[Opening Dataset excerpts section]

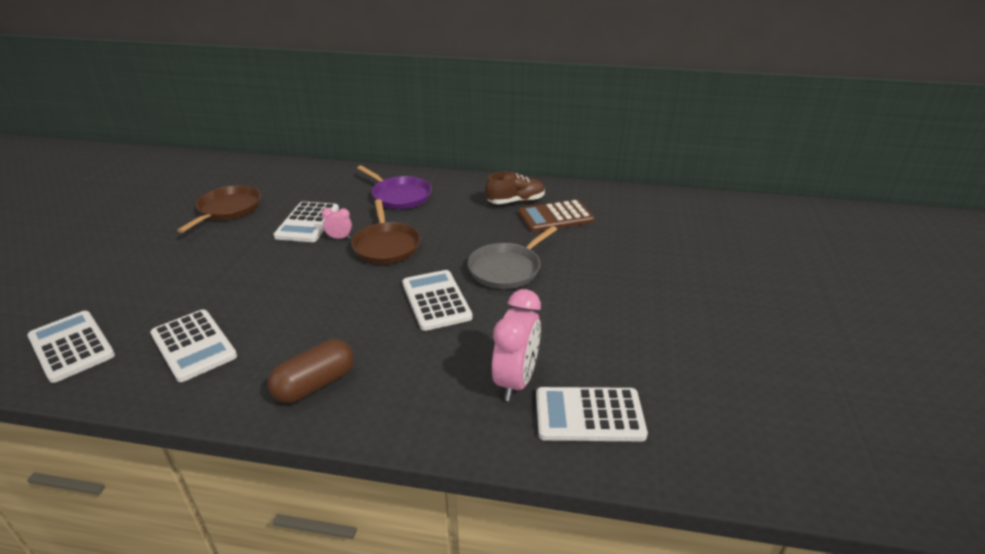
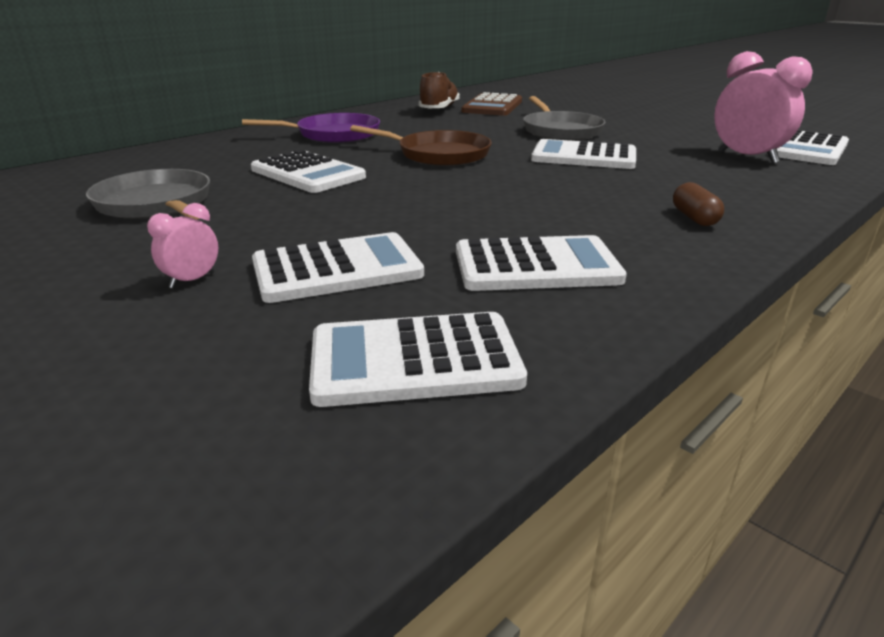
camera: 55 degrees left, 5 degrees down
(164, 290) = (337, 269): none -> white calculator
(228, 209) = (156, 204): brown pan -> grey pan
(315, 384) = (694, 218): brown capsule -> brown capsule, size x0.59
(339, 238) = (381, 167): pink clock -> pink clock (192, 280)

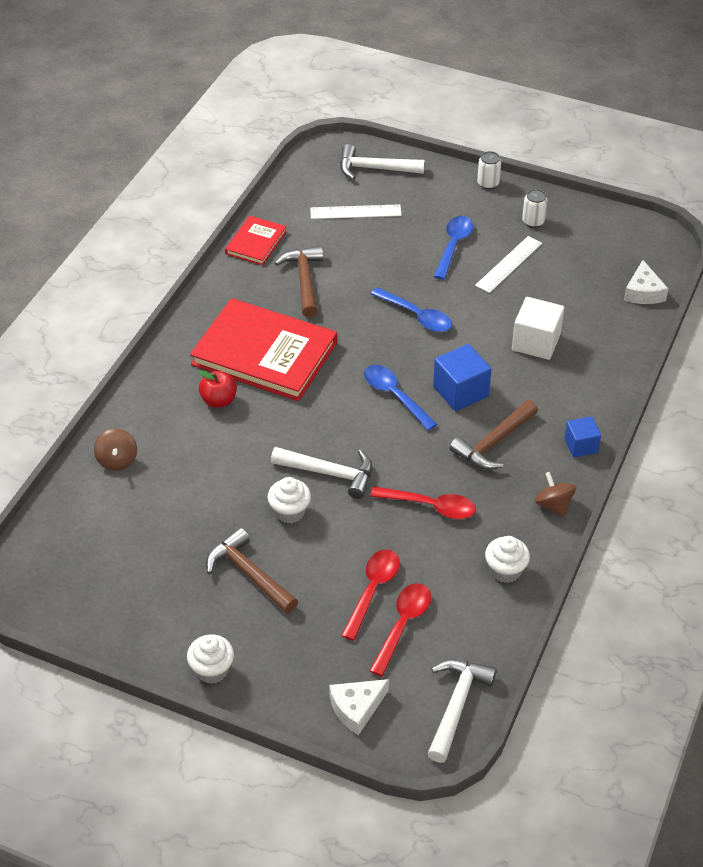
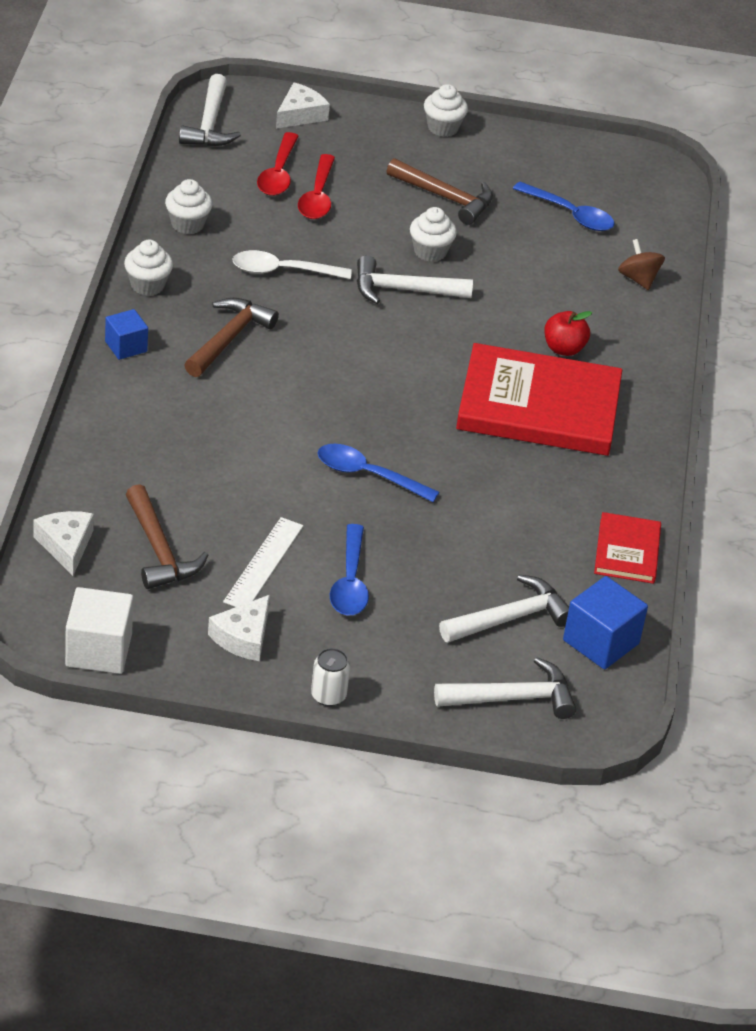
camera: 160 degrees right, 5 degrees down
(304, 281) = (534, 505): brown hammer -> brown hammer (159, 550)
(355, 212) = (510, 618): white ruler -> white hammer
(394, 396) = (361, 376): blue spoon -> blue spoon (570, 214)
(430, 506) = (282, 271): red spoon -> white spoon
(460, 391) = (283, 389): blue cube -> blue cube (601, 642)
(533, 221) = (243, 637): white can -> white cheese
(536, 342) = (203, 459): white cube -> white cube (98, 650)
(553, 505) = (147, 285): brown spinning top -> white cupcake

[Closing Dataset excerpts section]

> _What you have to do_
Reproduce every line from the listing above that holds the word "hammer".

> _Result_
(304, 281) = (534, 505): brown hammer -> brown hammer (159, 550)
(355, 212) = (510, 618): white ruler -> white hammer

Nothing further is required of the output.